Work task: Write out the entries verbatim and leave the images out of the copy.

Dataset excerpts:
· · ·

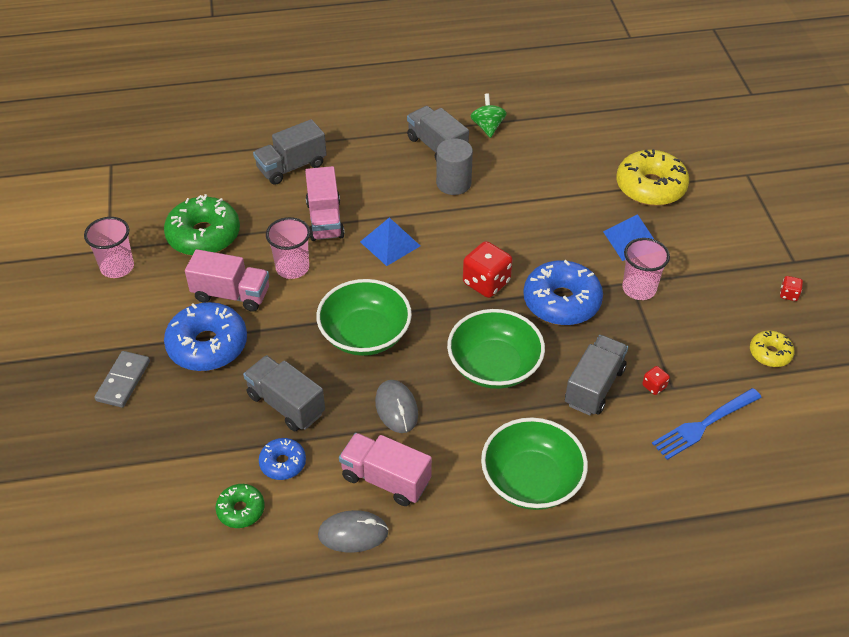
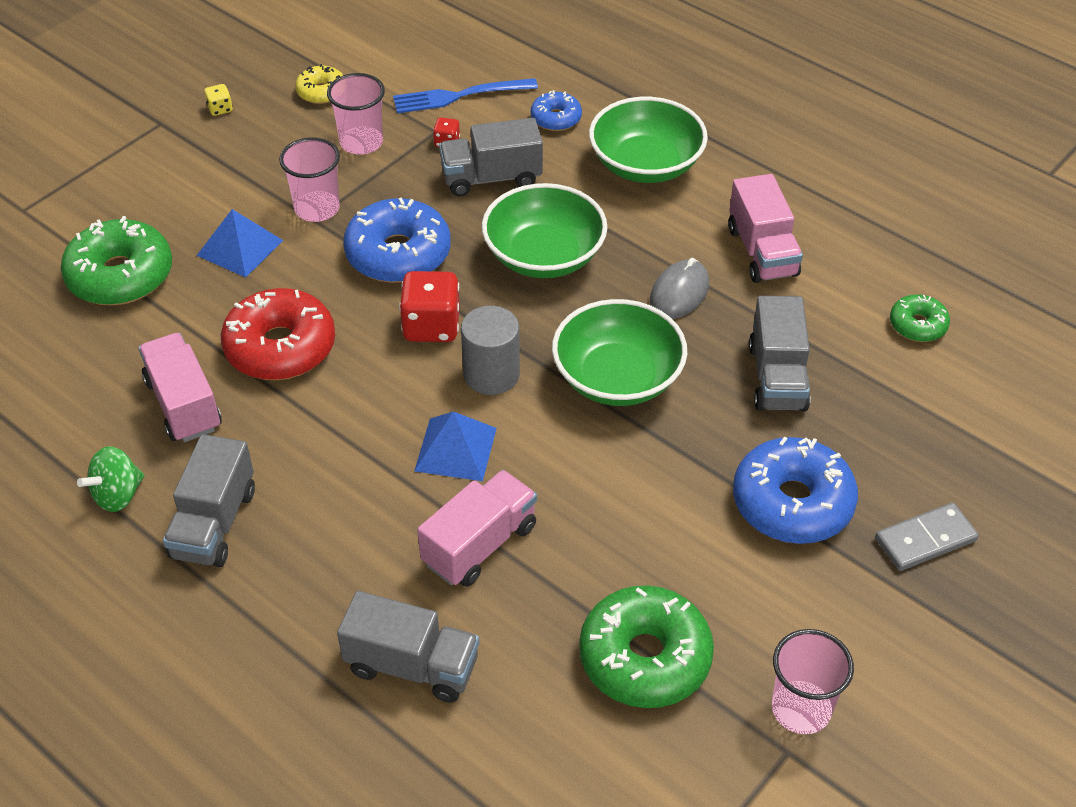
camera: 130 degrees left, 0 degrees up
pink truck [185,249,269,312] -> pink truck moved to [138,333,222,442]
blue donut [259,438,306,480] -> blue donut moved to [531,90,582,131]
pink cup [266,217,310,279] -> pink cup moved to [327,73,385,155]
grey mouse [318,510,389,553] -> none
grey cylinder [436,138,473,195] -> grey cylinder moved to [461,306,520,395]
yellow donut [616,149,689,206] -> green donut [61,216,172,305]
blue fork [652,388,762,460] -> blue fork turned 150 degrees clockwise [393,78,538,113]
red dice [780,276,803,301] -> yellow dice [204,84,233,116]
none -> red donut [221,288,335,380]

· · ·

Response area:
camera: 130 degrees left, 0 degrees up
pink truck [185,249,269,312] -> pink truck moved to [138,333,222,442]
blue donut [259,438,306,480] -> blue donut moved to [531,90,582,131]
pink cup [266,217,310,279] -> pink cup moved to [327,73,385,155]
grey mouse [318,510,389,553] -> none
grey cylinder [436,138,473,195] -> grey cylinder moved to [461,306,520,395]
yellow donut [616,149,689,206] -> green donut [61,216,172,305]
blue fork [652,388,762,460] -> blue fork turned 150 degrees clockwise [393,78,538,113]
red dice [780,276,803,301] -> yellow dice [204,84,233,116]
none -> red donut [221,288,335,380]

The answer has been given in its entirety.